◆ Exercise brief: Among the entries that follow, how many lines contain the string "brown"? Answer with that number only.

◆ Supplied records:
▼▼▼

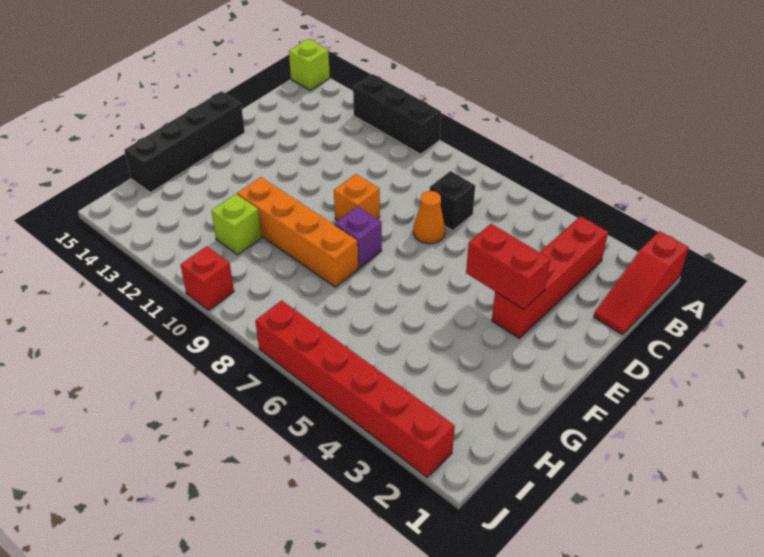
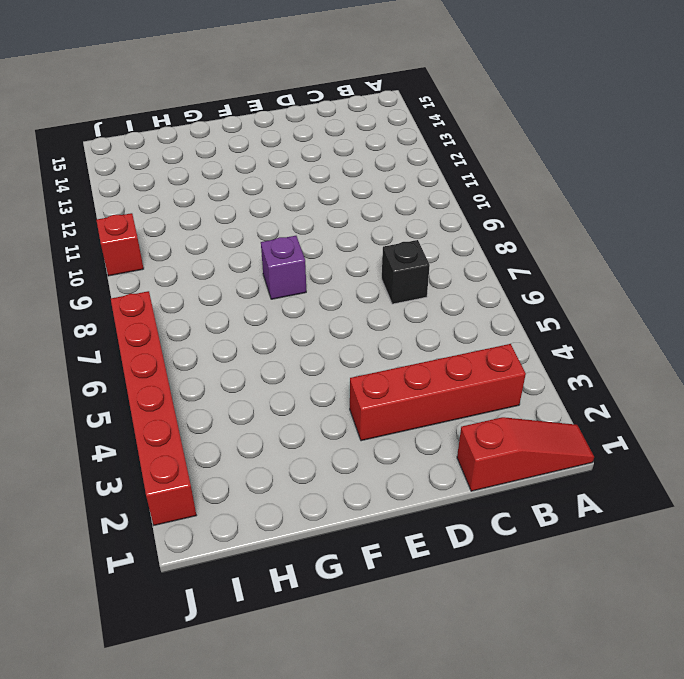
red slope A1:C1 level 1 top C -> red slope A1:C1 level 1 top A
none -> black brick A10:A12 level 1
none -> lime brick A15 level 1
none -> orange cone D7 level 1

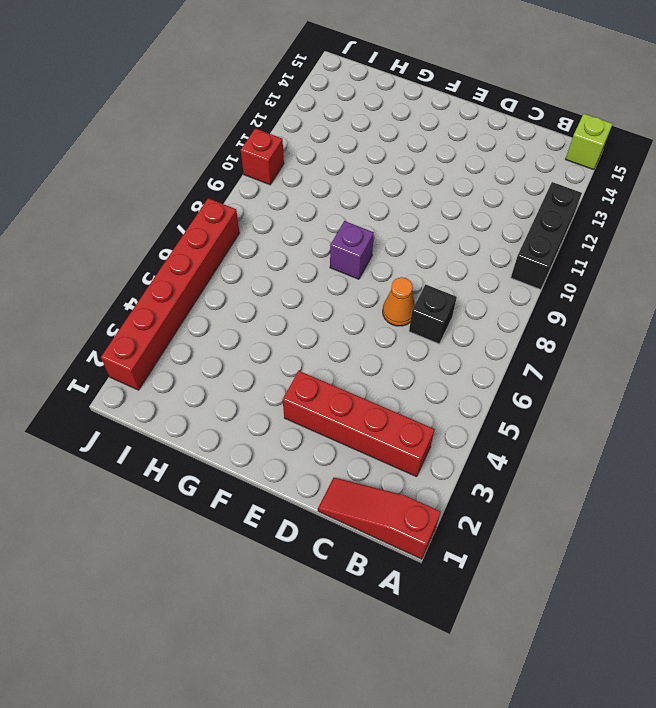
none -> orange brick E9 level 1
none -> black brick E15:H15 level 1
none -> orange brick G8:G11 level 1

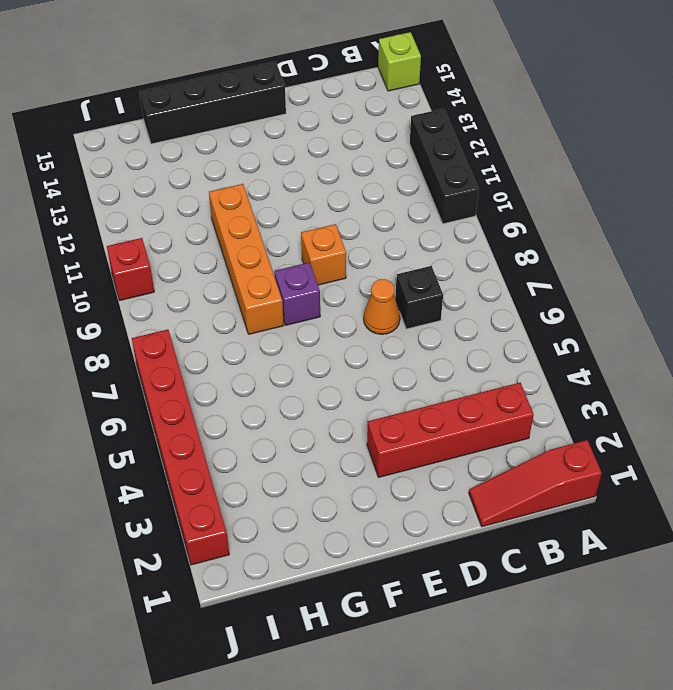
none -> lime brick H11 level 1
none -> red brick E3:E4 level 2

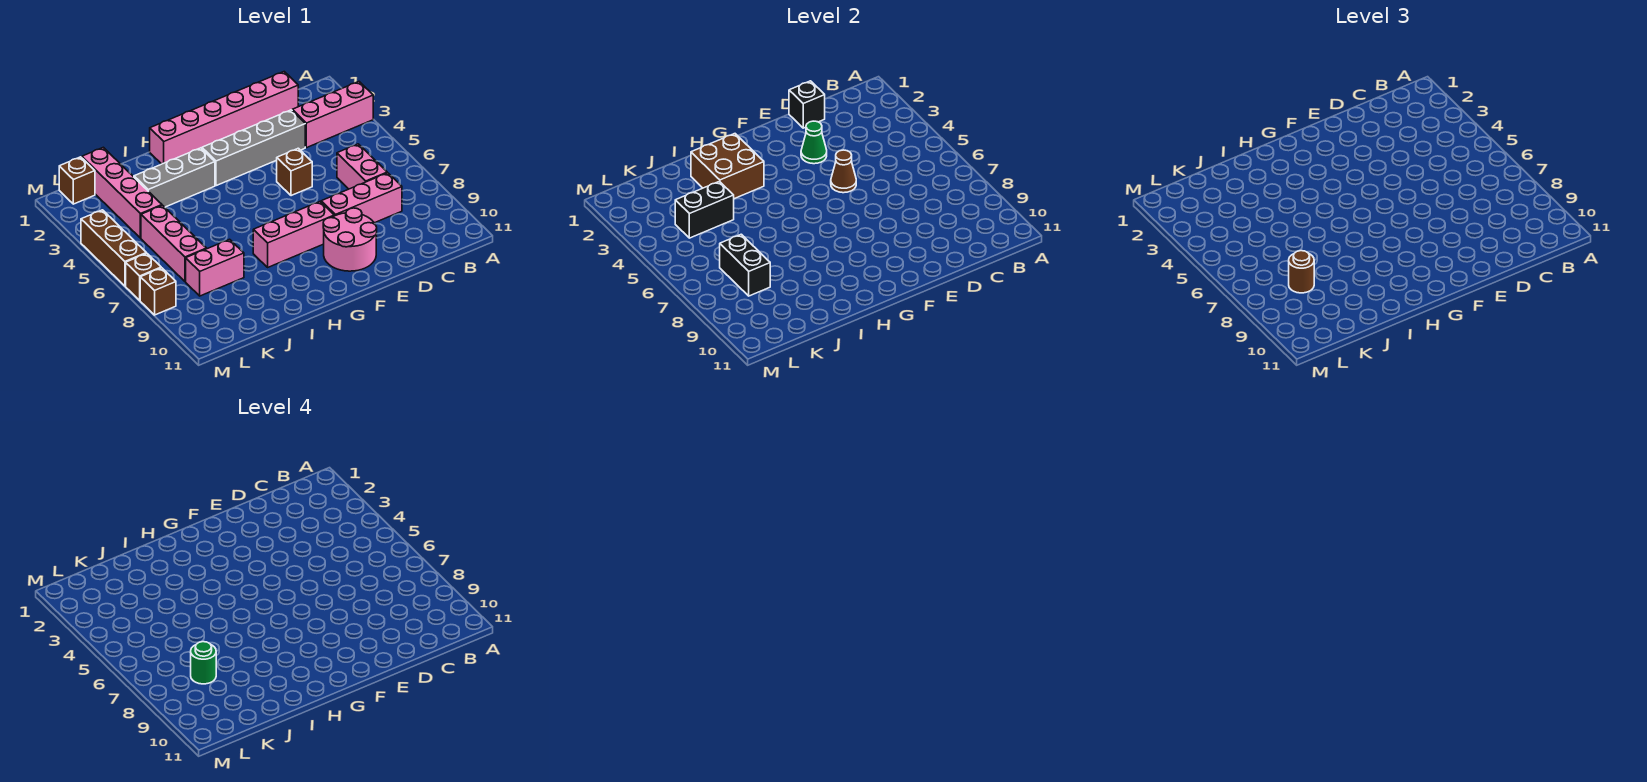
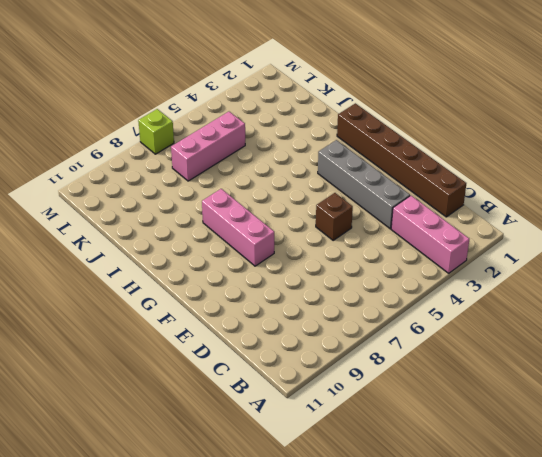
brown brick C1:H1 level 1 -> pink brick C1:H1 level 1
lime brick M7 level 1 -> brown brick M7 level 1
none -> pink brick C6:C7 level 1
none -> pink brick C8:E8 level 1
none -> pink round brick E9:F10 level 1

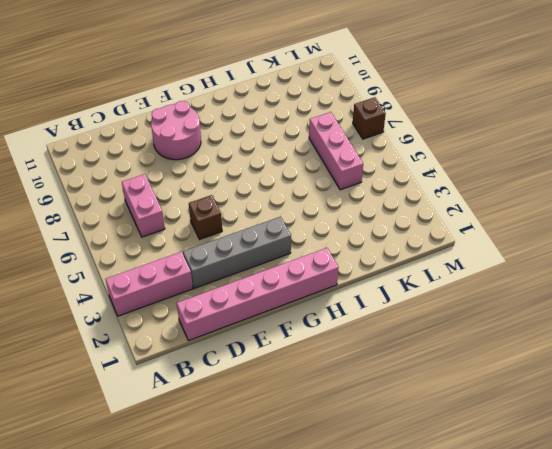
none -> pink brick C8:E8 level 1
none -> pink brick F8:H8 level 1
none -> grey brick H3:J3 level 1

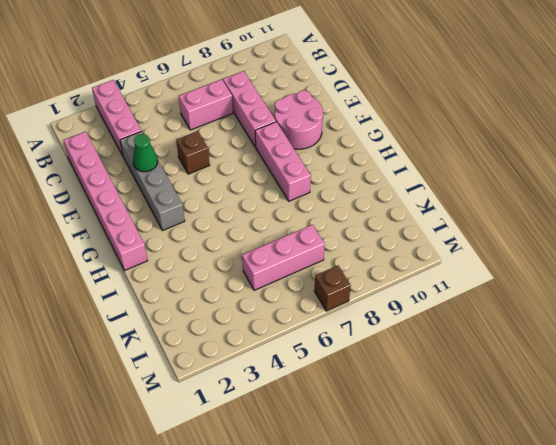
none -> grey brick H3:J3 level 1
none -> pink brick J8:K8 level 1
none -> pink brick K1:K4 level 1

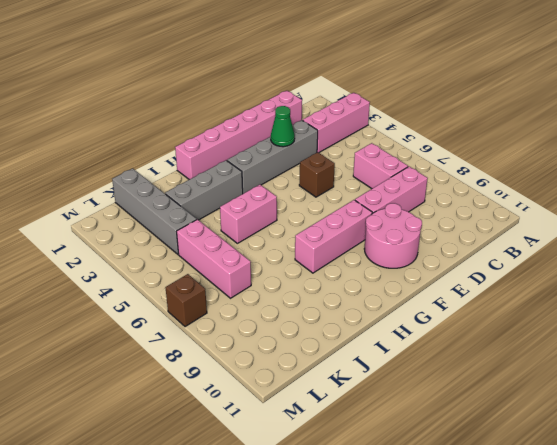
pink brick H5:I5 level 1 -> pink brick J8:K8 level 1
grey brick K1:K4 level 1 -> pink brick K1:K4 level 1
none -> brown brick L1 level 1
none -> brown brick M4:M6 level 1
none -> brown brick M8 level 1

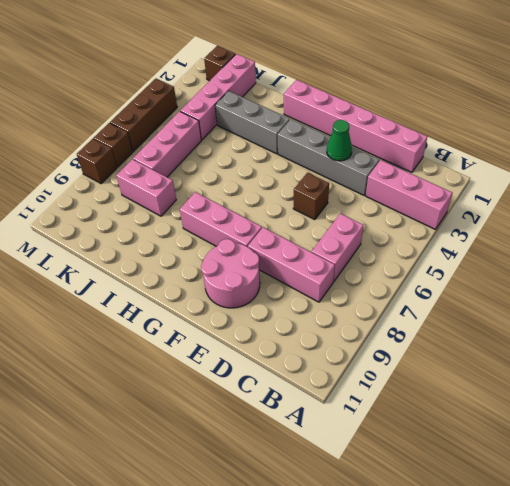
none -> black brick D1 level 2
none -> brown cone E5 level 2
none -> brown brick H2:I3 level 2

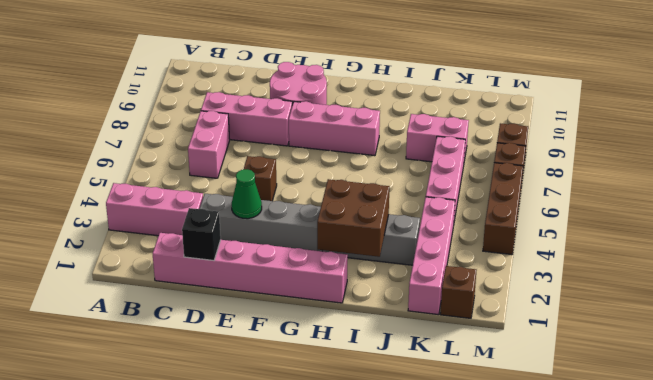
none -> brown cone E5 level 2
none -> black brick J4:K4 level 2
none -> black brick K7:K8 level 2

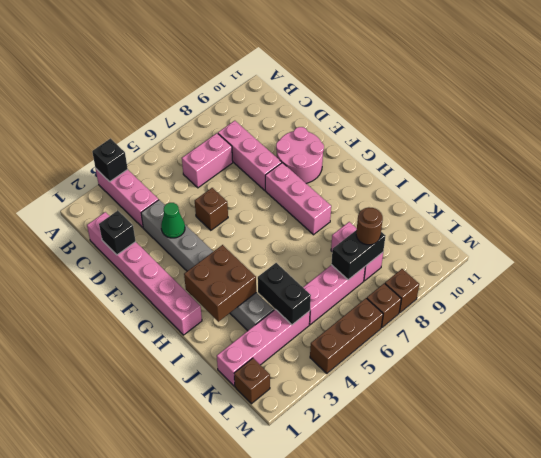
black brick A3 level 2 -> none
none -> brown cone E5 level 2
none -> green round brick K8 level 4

▲▲▲

◆ Answer: 9